= Given records =
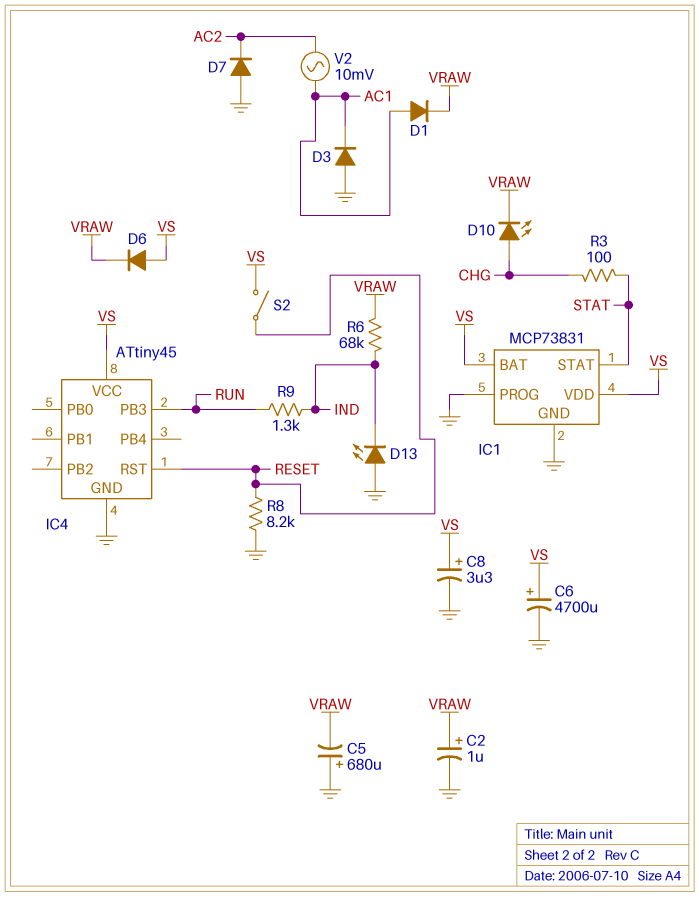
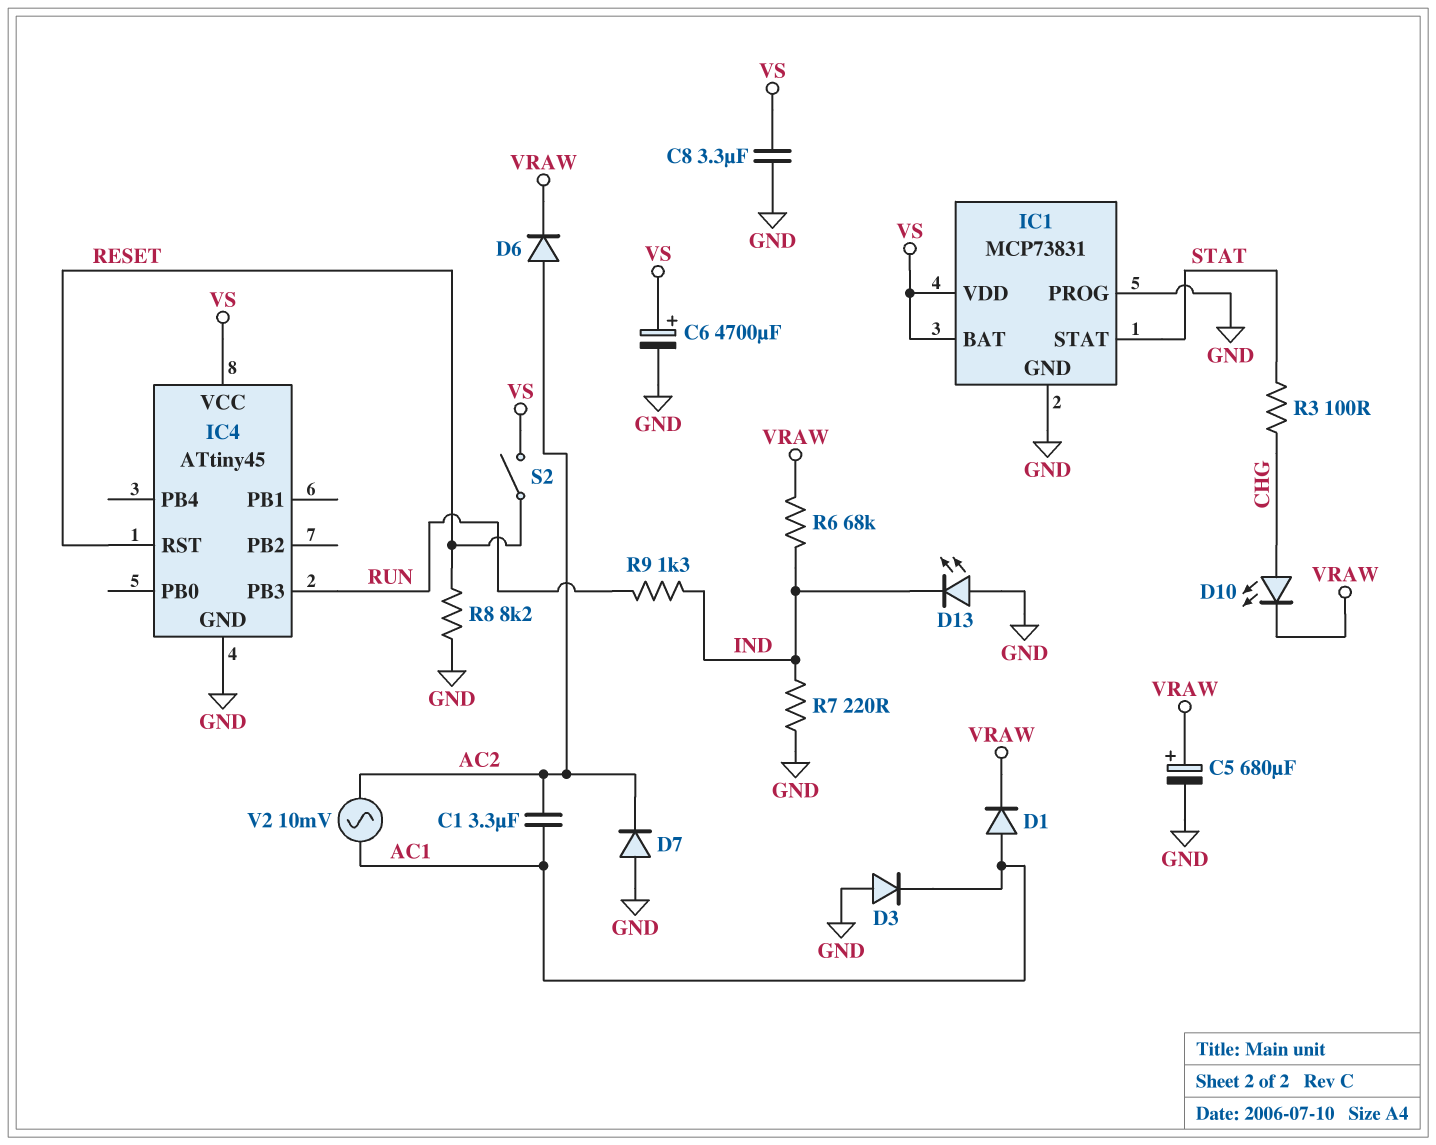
C1: none -> 3.3uF (AC1, AC2)
C2: 1uF (plus VRAW, minus GND) -> none
C5: 680uF (plus GND, minus VRAW) -> 680uF (plus VRAW, minus GND)
C8: 3.3uF (plus VS, minus GND) -> 3.3uF (GND, VS)
D6: diode (A VS, K VRAW) -> diode (A AC2, K VRAW)
R7: none -> 220 (GND, IND)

= Assignment =
List all lines from the entries that include the word "none".

= Solution to the problem =
C1: none -> 3.3uF (AC1, AC2)
C2: 1uF (plus VRAW, minus GND) -> none
R7: none -> 220 (GND, IND)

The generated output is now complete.